■ EXERCISE OBJECTIVE ■
In the data, extract each line that holds the string "cyan".

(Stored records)
—————
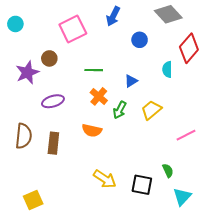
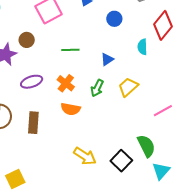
orange cross: (99, 96) -> (66, 83), moved
green semicircle: (168, 171) -> (146, 146), size x1.6
black square: (142, 185) -> (121, 161), turned 35

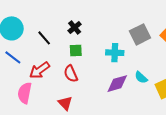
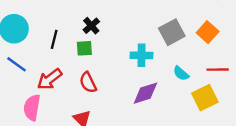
black line: (44, 38) -> (54, 39), turned 56
green square: (76, 50) -> (84, 48), moved
cyan semicircle: (141, 77) -> (181, 73), moved

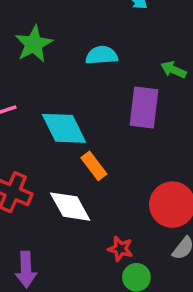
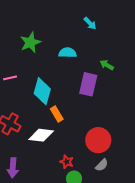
cyan diamond: (64, 128) -> (42, 91), turned 36
white diamond: (70, 207) -> (41, 135), turned -60

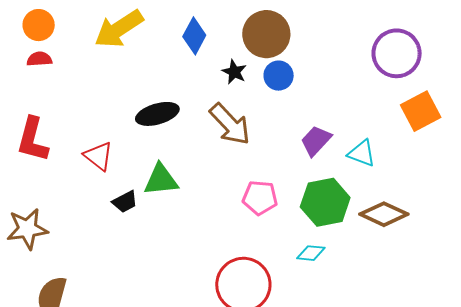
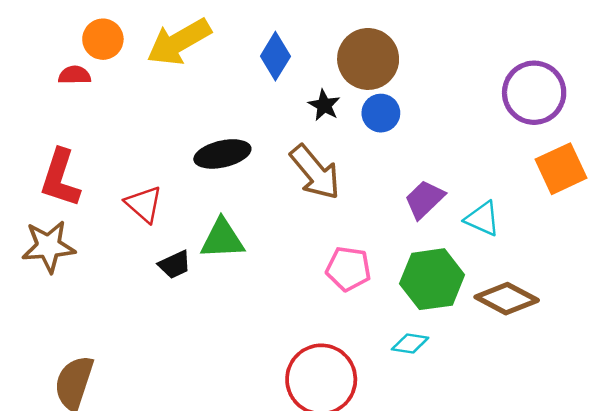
orange circle: (39, 25) -> (103, 39), moved
brown star: (27, 229) -> (48, 246), moved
—————
■ EXERCISE OUTPUT ■
cyan semicircle: (141, 77) -> (181, 73), moved
cyan diamond: (64, 128) -> (42, 91), turned 36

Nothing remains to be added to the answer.